Description of the task. Give back all the entries below. Omit none of them.

[Dataset entries]
+++

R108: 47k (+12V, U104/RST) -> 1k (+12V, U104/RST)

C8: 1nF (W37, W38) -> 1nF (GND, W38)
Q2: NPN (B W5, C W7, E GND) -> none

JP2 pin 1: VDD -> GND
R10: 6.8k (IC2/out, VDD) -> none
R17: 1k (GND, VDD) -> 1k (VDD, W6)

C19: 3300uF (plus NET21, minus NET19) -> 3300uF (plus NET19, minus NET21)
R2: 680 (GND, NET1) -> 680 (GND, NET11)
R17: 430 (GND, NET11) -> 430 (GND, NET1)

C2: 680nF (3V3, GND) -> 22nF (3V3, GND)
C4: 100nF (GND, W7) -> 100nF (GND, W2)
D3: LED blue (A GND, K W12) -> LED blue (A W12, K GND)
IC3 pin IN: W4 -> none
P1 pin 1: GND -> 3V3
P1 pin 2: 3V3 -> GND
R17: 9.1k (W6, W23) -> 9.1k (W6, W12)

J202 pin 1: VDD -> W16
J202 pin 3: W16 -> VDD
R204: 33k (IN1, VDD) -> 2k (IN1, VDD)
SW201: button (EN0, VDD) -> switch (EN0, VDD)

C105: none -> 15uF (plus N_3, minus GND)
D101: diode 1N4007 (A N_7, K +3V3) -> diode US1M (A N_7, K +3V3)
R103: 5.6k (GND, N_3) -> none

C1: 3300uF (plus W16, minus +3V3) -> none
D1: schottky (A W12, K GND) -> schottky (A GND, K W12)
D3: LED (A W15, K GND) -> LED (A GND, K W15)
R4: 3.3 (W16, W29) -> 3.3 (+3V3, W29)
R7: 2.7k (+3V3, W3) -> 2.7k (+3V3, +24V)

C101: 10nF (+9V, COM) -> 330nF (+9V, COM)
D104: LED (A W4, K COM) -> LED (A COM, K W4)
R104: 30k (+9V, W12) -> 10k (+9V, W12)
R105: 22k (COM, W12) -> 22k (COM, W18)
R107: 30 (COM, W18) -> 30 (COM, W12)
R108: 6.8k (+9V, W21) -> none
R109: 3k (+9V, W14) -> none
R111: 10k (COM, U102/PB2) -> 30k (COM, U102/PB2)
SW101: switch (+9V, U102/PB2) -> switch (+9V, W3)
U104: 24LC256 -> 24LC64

+++

Solution to the exercise.
R108: 47k (+12V, U104/RST) -> 1k (+12V, U104/RST)

C8: 1nF (W37, W38) -> 1nF (GND, W38)
Q2: NPN (B W5, C W7, E GND) -> none

JP2 pin 1: VDD -> GND
R10: 6.8k (IC2/out, VDD) -> none
R17: 1k (GND, VDD) -> 1k (VDD, W6)

C19: 3300uF (plus NET21, minus NET19) -> 3300uF (plus NET19, minus NET21)
R2: 680 (GND, NET1) -> 680 (GND, NET11)
R17: 430 (GND, NET11) -> 430 (GND, NET1)

C2: 680nF (3V3, GND) -> 22nF (3V3, GND)
C4: 100nF (GND, W7) -> 100nF (GND, W2)
D3: LED blue (A GND, K W12) -> LED blue (A W12, K GND)
IC3 pin IN: W4 -> none
P1 pin 1: GND -> 3V3
P1 pin 2: 3V3 -> GND
R17: 9.1k (W6, W23) -> 9.1k (W6, W12)

J202 pin 1: VDD -> W16
J202 pin 3: W16 -> VDD
R204: 33k (IN1, VDD) -> 2k (IN1, VDD)
SW201: button (EN0, VDD) -> switch (EN0, VDD)

C105: none -> 15uF (plus N_3, minus GND)
D101: diode 1N4007 (A N_7, K +3V3) -> diode US1M (A N_7, K +3V3)
R103: 5.6k (GND, N_3) -> none

C1: 3300uF (plus W16, minus +3V3) -> none
D1: schottky (A W12, K GND) -> schottky (A GND, K W12)
D3: LED (A W15, K GND) -> LED (A GND, K W15)
R4: 3.3 (W16, W29) -> 3.3 (+3V3, W29)
R7: 2.7k (+3V3, W3) -> 2.7k (+3V3, +24V)

C101: 10nF (+9V, COM) -> 330nF (+9V, COM)
D104: LED (A W4, K COM) -> LED (A COM, K W4)
R104: 30k (+9V, W12) -> 10k (+9V, W12)
R105: 22k (COM, W12) -> 22k (COM, W18)
R107: 30 (COM, W18) -> 30 (COM, W12)
R108: 6.8k (+9V, W21) -> none
R109: 3k (+9V, W14) -> none
R111: 10k (COM, U102/PB2) -> 30k (COM, U102/PB2)
SW101: switch (+9V, U102/PB2) -> switch (+9V, W3)
U104: 24LC256 -> 24LC64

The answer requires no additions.